Task description:
Repeat exactly, and only, the lines below starting at the line that contains "J202 pin 1: n10 -> n1" and ending at the line that contains "C202: 3.3uF (plus", inclusive of both.

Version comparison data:
++++
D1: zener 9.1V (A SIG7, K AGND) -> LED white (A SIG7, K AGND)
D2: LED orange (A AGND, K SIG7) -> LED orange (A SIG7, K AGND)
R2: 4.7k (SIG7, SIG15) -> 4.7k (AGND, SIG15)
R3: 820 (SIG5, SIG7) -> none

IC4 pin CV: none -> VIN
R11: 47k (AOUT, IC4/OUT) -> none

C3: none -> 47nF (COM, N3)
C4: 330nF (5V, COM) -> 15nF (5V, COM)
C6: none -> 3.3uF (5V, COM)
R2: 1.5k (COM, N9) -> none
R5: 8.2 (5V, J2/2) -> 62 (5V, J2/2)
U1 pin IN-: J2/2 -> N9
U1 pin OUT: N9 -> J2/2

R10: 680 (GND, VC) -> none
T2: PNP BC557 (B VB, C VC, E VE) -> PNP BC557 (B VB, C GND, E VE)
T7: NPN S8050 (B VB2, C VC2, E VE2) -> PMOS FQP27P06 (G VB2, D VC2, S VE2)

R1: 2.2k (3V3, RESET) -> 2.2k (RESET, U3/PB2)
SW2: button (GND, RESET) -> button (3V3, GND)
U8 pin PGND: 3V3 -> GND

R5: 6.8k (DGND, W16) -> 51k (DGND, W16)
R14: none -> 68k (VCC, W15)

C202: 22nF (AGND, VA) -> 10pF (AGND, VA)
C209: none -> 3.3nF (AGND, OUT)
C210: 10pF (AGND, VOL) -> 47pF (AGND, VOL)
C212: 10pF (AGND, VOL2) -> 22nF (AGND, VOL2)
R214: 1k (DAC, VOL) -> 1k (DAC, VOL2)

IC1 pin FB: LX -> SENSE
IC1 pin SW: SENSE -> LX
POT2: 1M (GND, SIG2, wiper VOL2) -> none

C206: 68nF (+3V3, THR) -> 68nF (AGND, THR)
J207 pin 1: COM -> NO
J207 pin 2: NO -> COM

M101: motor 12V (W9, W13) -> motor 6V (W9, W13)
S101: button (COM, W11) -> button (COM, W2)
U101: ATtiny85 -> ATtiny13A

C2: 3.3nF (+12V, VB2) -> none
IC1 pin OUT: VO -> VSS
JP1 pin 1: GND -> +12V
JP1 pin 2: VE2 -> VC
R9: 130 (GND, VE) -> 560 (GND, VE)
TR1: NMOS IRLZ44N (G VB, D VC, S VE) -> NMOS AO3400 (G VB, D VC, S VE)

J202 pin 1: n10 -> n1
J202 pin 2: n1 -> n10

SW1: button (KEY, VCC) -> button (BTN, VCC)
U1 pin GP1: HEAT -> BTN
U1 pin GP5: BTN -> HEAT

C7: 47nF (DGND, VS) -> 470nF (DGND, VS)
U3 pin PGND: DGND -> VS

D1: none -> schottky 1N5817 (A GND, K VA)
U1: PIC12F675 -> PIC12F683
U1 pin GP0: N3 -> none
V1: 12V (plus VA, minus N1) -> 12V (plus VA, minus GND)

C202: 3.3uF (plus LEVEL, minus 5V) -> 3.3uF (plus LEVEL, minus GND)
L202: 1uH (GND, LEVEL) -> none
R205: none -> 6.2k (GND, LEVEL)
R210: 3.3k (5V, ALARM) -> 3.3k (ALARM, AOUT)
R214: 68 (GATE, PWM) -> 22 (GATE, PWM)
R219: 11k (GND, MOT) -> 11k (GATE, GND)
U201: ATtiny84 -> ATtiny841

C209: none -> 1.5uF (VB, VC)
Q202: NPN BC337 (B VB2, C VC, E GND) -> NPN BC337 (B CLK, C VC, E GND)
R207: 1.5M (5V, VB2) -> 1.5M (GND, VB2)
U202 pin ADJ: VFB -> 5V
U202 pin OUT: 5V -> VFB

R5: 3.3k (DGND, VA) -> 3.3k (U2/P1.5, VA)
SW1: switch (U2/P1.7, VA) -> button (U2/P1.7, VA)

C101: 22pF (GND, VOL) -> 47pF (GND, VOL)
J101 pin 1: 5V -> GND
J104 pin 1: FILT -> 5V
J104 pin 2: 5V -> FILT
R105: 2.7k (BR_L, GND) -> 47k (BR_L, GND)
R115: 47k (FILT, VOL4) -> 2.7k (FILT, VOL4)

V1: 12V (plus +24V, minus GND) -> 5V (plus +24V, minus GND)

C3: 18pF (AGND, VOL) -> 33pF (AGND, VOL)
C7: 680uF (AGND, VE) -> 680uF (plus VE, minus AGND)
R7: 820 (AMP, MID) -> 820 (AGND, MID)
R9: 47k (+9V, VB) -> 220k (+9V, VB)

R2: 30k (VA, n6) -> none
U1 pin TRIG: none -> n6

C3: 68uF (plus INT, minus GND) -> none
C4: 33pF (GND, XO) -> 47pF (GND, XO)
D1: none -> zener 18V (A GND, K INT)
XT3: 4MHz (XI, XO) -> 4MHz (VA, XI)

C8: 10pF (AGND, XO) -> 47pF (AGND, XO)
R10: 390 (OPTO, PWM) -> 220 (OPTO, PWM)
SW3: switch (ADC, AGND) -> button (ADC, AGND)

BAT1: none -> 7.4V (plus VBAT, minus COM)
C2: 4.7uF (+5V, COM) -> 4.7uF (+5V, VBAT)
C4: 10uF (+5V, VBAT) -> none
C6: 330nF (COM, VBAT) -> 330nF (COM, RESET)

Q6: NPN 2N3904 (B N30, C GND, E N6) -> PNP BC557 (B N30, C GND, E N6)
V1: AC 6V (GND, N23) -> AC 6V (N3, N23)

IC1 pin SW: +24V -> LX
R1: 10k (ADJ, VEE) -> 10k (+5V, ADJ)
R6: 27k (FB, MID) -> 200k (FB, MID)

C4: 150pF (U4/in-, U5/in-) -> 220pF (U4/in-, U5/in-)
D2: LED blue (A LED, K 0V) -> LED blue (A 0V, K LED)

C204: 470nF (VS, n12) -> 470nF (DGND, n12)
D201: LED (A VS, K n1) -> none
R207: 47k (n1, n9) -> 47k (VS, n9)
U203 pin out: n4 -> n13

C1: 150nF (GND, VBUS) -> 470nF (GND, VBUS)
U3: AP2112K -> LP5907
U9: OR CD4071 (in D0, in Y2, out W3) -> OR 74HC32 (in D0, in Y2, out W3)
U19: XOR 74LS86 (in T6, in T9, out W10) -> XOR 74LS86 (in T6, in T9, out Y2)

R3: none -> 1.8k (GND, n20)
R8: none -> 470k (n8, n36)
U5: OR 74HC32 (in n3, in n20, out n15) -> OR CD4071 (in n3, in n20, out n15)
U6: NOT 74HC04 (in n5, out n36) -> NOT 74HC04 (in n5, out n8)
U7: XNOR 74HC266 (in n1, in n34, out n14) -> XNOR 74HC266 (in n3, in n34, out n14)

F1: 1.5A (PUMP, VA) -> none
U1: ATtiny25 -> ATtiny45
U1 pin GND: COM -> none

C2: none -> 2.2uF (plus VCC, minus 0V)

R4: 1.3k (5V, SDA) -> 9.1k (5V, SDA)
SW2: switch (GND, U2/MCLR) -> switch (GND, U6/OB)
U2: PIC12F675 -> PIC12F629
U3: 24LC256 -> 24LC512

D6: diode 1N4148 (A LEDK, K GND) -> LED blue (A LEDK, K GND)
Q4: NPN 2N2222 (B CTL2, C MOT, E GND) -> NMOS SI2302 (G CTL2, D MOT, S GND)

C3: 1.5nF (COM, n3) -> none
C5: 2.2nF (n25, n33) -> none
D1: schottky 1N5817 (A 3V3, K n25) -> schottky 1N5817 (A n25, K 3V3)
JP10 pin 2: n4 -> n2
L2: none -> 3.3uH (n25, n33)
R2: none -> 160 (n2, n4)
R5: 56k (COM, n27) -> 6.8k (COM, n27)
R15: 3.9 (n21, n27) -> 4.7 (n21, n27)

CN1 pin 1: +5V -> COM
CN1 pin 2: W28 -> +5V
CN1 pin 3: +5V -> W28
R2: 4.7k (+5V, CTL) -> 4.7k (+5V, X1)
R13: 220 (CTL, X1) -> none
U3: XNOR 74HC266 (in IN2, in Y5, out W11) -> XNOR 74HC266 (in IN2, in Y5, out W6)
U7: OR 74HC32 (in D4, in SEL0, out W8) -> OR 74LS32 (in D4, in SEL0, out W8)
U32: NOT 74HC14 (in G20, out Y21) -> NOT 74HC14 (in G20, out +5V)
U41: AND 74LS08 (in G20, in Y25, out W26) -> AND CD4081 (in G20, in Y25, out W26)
++++
Answer for this exercise:
J202 pin 1: n10 -> n1
J202 pin 2: n1 -> n10

SW1: button (KEY, VCC) -> button (BTN, VCC)
U1 pin GP1: HEAT -> BTN
U1 pin GP5: BTN -> HEAT

C7: 47nF (DGND, VS) -> 470nF (DGND, VS)
U3 pin PGND: DGND -> VS

D1: none -> schottky 1N5817 (A GND, K VA)
U1: PIC12F675 -> PIC12F683
U1 pin GP0: N3 -> none
V1: 12V (plus VA, minus N1) -> 12V (plus VA, minus GND)

C202: 3.3uF (plus LEVEL, minus 5V) -> 3.3uF (plus LEVEL, minus GND)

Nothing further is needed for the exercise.